■ **TASK DESCRIPTION**: Write out the following listing's lines from the one with "(337, 284) = (516, 223): orange" to the one with "(681, 493) = (822, 491): black", exactly, with both included and no others.

■ **STORED DATA**:
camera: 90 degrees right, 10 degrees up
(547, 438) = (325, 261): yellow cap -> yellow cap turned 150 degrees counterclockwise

--

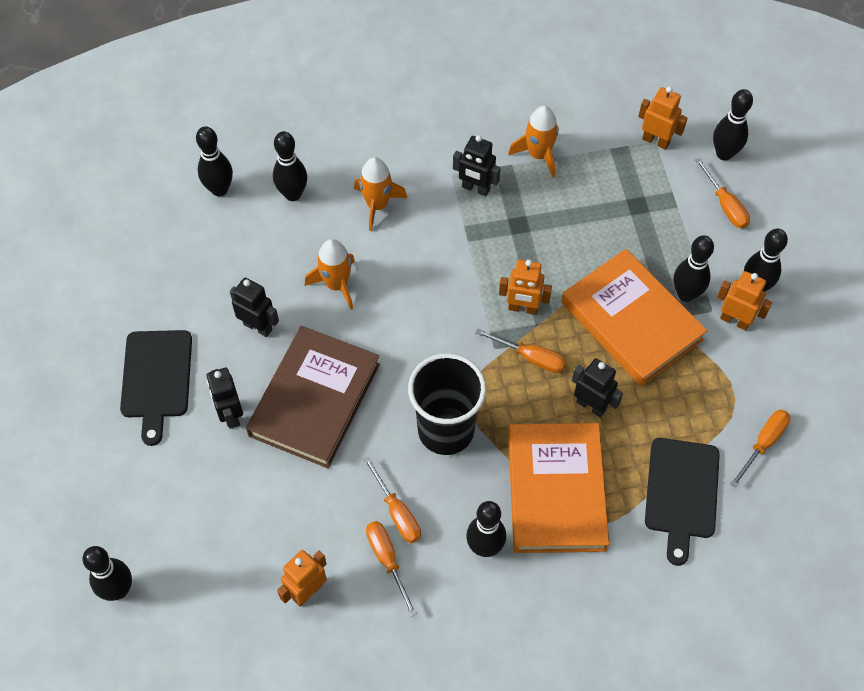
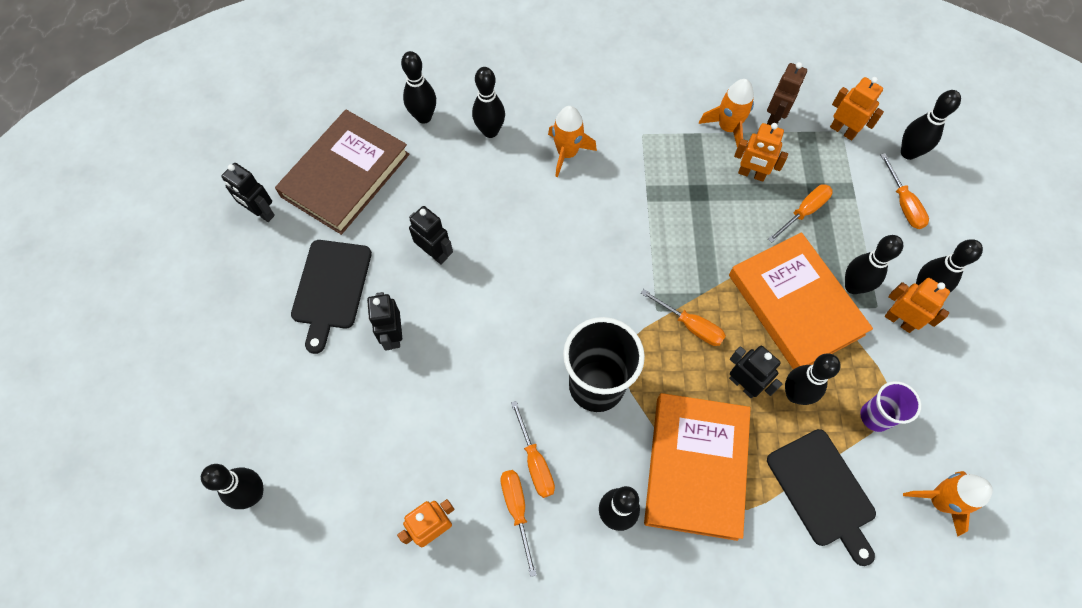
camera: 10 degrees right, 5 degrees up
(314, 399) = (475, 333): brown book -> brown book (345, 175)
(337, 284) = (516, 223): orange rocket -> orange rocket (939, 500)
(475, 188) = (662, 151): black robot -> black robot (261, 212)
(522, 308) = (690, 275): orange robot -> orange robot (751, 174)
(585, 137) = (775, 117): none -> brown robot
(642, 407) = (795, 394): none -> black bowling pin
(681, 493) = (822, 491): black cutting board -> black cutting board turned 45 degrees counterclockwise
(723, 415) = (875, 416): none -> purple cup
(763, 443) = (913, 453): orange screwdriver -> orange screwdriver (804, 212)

■ **SOLVED EXERCISE**:
(337, 284) = (516, 223): orange rocket -> orange rocket (939, 500)
(475, 188) = (662, 151): black robot -> black robot (261, 212)
(522, 308) = (690, 275): orange robot -> orange robot (751, 174)
(585, 137) = (775, 117): none -> brown robot
(642, 407) = (795, 394): none -> black bowling pin
(681, 493) = (822, 491): black cutting board -> black cutting board turned 45 degrees counterclockwise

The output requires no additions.